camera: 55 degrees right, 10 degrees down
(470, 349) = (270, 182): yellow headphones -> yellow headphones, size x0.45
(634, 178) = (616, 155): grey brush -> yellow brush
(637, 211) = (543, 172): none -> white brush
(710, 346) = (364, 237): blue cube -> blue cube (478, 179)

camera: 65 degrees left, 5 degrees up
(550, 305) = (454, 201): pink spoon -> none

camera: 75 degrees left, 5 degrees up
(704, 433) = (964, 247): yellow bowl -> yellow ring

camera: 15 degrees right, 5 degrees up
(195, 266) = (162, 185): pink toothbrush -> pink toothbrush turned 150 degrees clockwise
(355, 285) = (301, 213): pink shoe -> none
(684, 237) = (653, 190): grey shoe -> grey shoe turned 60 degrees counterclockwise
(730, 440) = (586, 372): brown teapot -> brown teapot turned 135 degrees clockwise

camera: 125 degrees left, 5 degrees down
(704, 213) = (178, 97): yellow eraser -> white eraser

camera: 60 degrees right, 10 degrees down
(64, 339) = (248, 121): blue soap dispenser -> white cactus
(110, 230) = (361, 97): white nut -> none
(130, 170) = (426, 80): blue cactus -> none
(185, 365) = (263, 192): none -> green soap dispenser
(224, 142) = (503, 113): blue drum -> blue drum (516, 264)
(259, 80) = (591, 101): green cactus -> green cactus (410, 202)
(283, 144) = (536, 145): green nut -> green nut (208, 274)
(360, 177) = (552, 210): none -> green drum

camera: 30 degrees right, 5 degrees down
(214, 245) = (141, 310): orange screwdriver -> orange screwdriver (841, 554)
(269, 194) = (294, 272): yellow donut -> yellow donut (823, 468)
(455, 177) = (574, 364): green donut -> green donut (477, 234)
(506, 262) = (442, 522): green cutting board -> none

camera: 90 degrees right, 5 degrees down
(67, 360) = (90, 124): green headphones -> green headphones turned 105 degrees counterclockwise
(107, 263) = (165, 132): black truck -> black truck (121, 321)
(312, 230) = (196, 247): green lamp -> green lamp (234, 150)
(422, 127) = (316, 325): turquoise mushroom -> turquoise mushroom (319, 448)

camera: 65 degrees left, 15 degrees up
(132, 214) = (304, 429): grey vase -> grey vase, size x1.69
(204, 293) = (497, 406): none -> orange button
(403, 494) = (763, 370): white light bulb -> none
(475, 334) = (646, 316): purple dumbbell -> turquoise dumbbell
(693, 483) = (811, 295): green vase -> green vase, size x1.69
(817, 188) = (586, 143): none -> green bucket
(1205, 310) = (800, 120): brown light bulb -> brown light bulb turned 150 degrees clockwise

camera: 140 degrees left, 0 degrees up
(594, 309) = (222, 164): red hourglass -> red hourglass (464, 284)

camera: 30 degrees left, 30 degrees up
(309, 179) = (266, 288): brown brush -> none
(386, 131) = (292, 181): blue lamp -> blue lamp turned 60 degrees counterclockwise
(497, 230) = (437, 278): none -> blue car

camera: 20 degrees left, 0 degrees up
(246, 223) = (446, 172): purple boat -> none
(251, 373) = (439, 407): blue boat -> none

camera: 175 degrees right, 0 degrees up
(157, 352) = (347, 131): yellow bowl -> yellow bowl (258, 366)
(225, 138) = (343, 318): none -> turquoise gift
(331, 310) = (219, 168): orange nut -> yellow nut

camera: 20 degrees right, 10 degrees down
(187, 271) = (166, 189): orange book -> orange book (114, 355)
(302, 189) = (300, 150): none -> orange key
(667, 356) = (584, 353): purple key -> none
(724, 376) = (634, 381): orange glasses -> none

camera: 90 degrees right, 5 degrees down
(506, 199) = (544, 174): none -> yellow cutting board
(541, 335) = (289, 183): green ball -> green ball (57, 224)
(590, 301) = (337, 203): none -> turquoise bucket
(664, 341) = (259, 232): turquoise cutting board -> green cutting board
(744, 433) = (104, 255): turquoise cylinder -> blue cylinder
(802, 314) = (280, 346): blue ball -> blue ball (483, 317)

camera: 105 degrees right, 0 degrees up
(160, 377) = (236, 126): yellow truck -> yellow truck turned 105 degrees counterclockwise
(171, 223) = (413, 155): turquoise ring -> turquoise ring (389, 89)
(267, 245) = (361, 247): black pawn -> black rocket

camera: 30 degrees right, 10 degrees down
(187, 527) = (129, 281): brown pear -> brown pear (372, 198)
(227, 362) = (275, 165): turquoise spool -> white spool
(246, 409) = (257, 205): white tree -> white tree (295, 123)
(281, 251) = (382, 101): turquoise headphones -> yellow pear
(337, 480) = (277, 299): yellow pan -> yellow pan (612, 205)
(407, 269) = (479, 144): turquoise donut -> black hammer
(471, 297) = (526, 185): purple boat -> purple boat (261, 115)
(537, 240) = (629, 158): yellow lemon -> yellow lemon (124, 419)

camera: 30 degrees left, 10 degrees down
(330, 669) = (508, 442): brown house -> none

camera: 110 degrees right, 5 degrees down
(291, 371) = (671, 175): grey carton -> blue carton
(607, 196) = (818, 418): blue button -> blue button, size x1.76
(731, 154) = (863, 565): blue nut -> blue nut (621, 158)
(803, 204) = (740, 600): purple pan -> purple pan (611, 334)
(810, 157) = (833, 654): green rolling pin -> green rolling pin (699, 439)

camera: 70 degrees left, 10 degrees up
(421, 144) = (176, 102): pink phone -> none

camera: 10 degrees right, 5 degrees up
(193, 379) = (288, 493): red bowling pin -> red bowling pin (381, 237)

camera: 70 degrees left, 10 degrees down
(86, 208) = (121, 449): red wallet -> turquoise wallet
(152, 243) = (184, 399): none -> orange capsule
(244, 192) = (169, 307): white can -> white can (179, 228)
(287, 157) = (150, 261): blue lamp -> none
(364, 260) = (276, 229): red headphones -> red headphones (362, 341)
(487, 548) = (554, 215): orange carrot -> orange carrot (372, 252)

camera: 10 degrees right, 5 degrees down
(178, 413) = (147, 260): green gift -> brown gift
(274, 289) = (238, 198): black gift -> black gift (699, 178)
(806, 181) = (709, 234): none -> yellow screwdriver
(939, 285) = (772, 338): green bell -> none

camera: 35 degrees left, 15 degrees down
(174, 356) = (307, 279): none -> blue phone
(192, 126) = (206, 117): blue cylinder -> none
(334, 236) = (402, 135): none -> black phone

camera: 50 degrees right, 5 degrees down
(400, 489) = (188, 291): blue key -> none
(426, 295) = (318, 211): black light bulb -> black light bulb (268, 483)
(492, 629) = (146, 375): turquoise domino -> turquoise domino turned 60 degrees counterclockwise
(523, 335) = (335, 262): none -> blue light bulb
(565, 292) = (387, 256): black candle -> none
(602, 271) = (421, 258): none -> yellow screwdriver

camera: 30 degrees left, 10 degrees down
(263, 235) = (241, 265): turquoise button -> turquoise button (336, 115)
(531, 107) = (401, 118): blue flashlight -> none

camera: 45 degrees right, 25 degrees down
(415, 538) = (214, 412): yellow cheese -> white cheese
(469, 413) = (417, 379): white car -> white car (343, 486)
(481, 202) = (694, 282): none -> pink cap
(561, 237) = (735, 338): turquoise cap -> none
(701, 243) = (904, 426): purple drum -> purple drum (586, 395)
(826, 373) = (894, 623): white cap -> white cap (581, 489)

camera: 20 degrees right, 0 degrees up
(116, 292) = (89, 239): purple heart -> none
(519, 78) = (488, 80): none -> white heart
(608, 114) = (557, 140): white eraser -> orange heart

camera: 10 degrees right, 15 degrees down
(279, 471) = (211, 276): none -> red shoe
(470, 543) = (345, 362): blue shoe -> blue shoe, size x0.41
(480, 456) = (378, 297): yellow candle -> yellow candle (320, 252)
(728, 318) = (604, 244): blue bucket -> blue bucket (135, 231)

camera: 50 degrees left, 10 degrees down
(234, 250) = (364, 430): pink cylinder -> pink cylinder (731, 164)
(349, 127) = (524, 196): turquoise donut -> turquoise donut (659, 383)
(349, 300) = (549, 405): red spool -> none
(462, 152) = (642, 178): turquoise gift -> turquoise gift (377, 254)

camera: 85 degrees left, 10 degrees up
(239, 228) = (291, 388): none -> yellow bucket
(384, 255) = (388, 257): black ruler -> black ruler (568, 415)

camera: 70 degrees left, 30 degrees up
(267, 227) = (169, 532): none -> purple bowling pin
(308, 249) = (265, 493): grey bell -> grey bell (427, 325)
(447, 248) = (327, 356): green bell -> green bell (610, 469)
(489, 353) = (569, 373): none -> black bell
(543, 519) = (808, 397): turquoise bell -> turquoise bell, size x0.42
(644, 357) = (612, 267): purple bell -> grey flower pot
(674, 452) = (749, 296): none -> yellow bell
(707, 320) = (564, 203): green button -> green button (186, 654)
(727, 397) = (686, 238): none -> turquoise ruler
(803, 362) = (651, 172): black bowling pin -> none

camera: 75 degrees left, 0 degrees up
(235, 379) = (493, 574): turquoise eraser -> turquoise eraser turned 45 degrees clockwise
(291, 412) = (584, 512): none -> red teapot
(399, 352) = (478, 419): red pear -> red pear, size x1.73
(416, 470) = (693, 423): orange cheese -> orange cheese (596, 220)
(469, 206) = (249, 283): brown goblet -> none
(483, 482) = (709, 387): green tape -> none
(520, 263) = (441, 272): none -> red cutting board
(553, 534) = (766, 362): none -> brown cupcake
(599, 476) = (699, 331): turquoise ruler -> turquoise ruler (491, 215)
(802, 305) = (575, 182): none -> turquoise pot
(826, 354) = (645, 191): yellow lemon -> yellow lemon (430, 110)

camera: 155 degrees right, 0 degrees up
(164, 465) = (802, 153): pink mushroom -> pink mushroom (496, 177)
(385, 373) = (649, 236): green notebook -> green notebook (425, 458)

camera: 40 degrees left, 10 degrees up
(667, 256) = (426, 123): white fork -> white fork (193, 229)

++++++

◆ TASK ◆
Reproduce exactly the lines of the records above from the one with "(939, 285) = (772, 338): green bell -> none" to the one with "(492, 629) = (146, 375): turquoise", both included, and leave out everything else.

◆ ANSWER AREA ◆
(939, 285) = (772, 338): green bell -> none

camera: 35 degrees left, 15 degrees down
(174, 356) = (307, 279): none -> blue phone
(192, 126) = (206, 117): blue cylinder -> none
(334, 236) = (402, 135): none -> black phone

camera: 50 degrees right, 5 degrees down
(400, 489) = (188, 291): blue key -> none
(426, 295) = (318, 211): black light bulb -> black light bulb (268, 483)
(492, 629) = (146, 375): turquoise domino -> turquoise domino turned 60 degrees counterclockwise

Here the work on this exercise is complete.